Wherever a picture sits, omit it. Output the rest of the listing exactly.

Exercise input.
========================
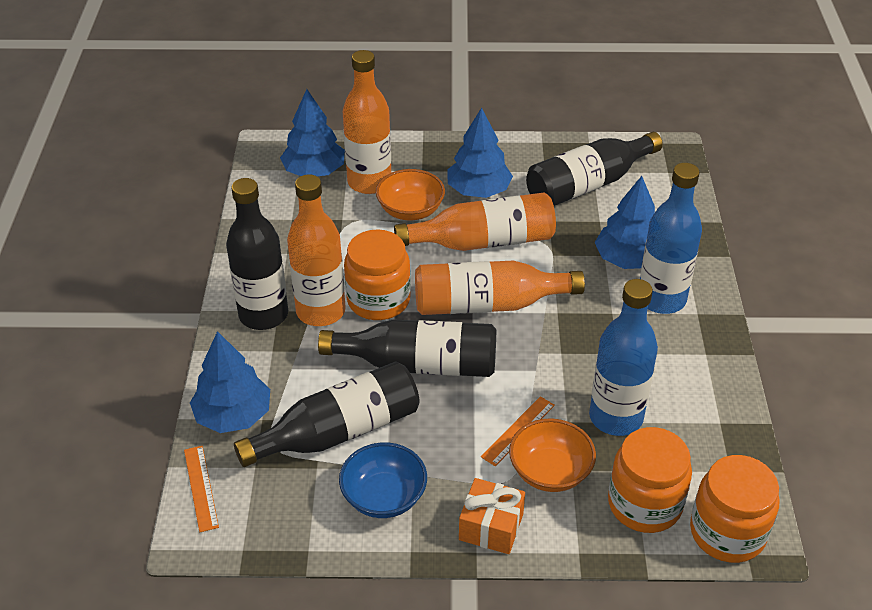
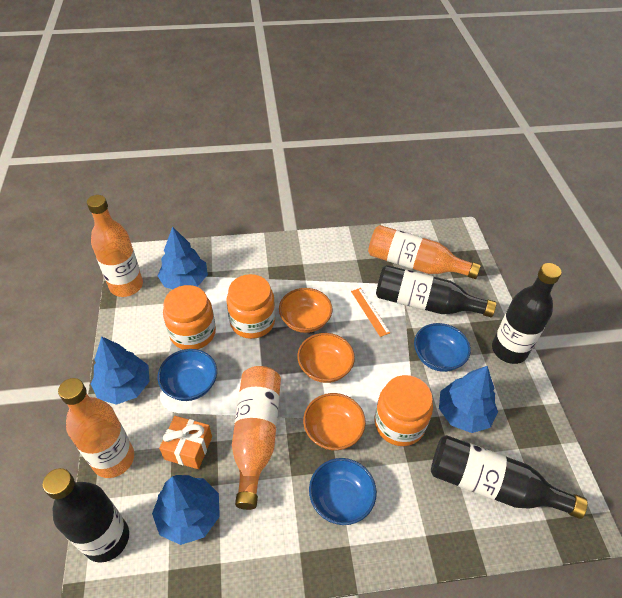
blue bottle: 2 -> 0
blue bowl: 1 -> 3
orange bowl: 2 -> 3
orange ruler: 2 -> 1

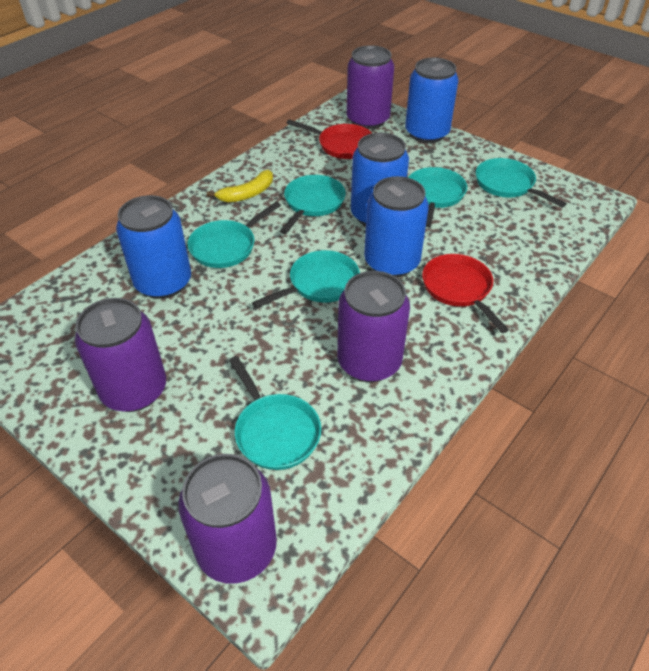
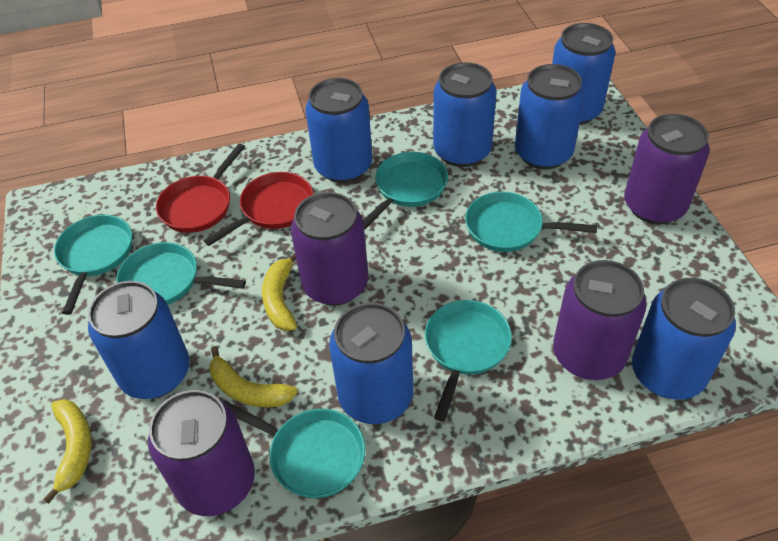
blue can: 4 -> 7
yellow banana: 1 -> 3

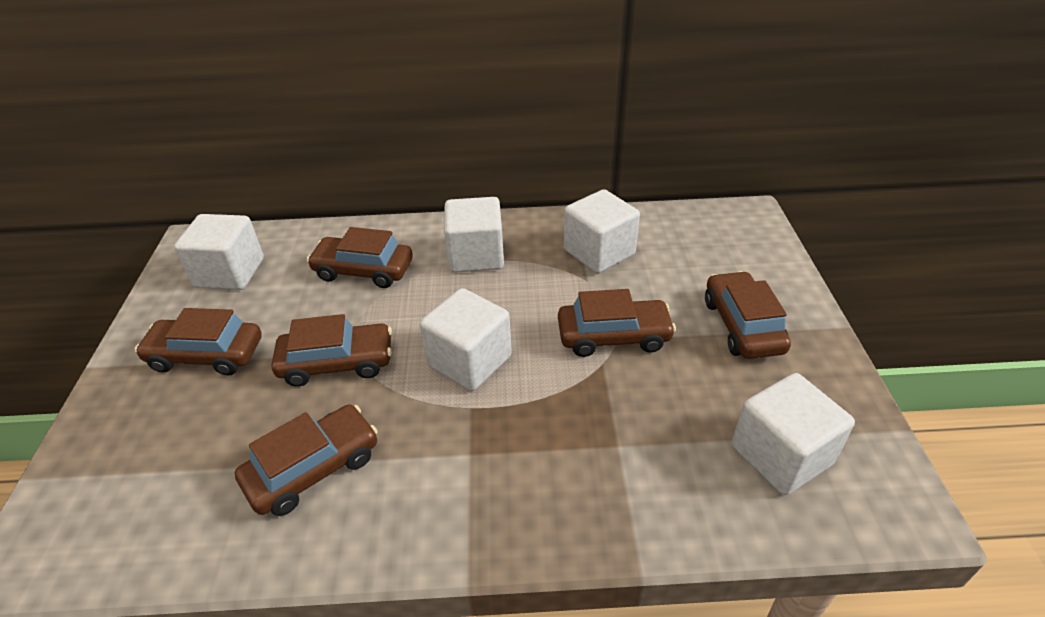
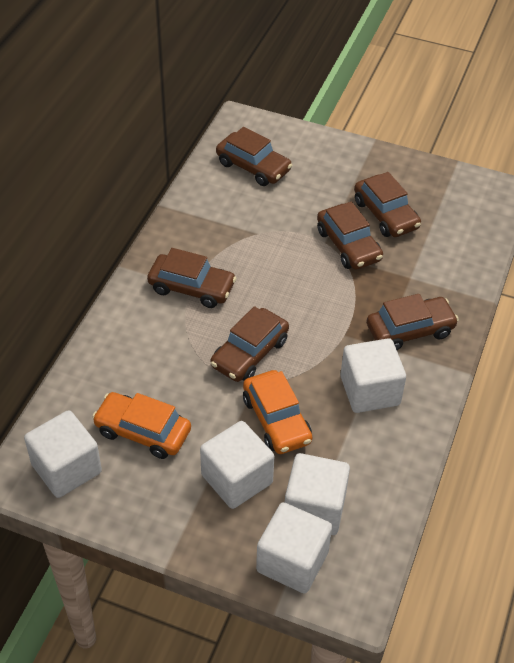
orange car: 0 -> 2

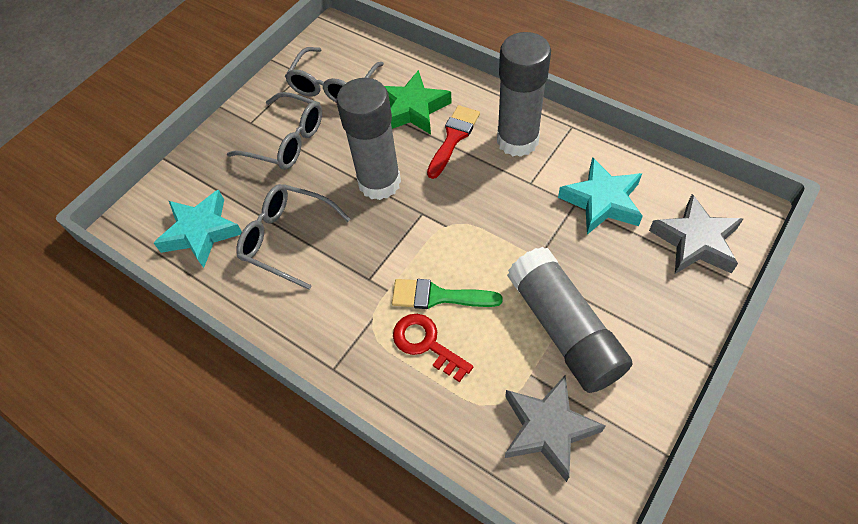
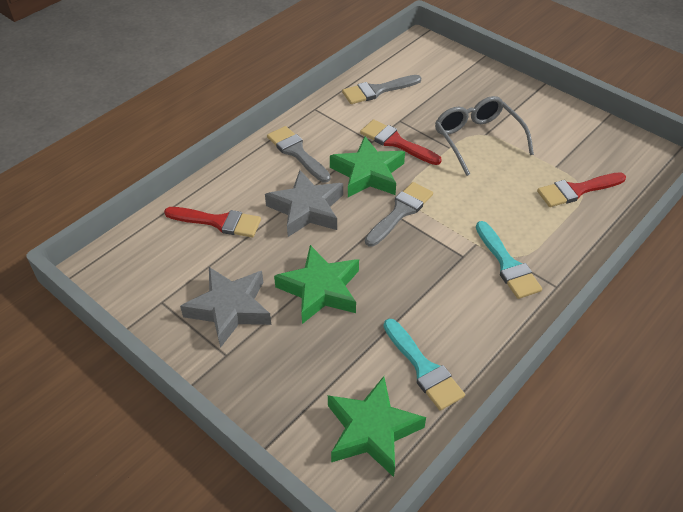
green brush: 1 -> 0
green star: 1 -> 3
grey brush: 0 -> 3
grey glasses: 3 -> 1
grey glue stick: 3 -> 0
red brush: 1 -> 3
red key: 1 -> 0
turquoise brush: 0 -> 2
turquoise star: 2 -> 0

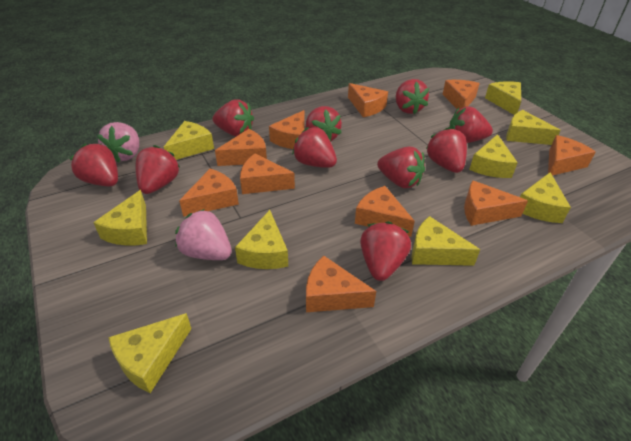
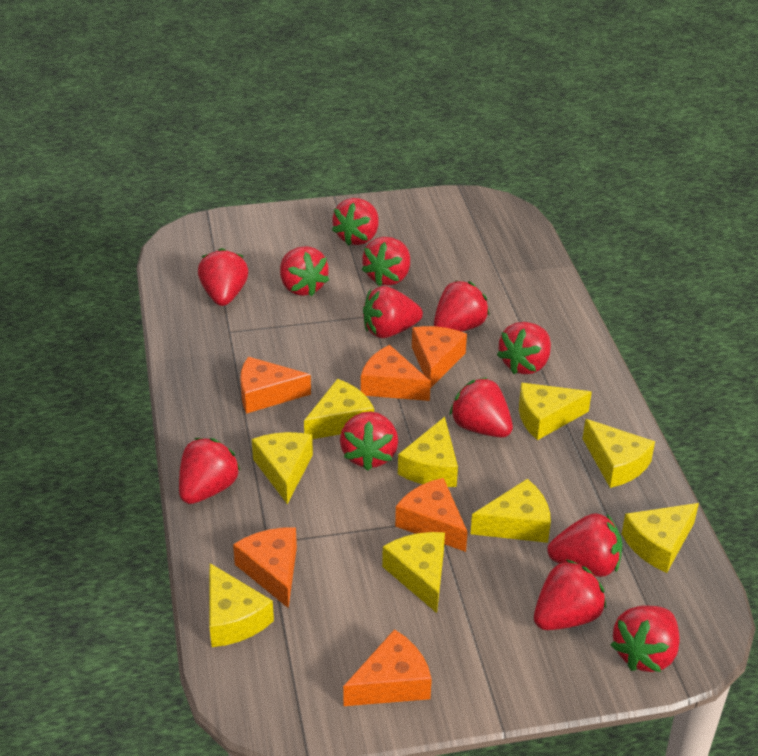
orange cheese: 10 -> 6
pink strawberry: 2 -> 0
red strawberry: 10 -> 13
========================
Answer area.
blue bottle: 2 -> 0
blue bowl: 1 -> 3
orange bowl: 2 -> 3
orange ruler: 2 -> 1

blue can: 4 -> 7
yellow banana: 1 -> 3

orange car: 0 -> 2

green brush: 1 -> 0
green star: 1 -> 3
grey brush: 0 -> 3
grey glasses: 3 -> 1
grey glue stick: 3 -> 0
red brush: 1 -> 3
red key: 1 -> 0
turquoise brush: 0 -> 2
turquoise star: 2 -> 0

orange cheese: 10 -> 6
pink strawberry: 2 -> 0
red strawberry: 10 -> 13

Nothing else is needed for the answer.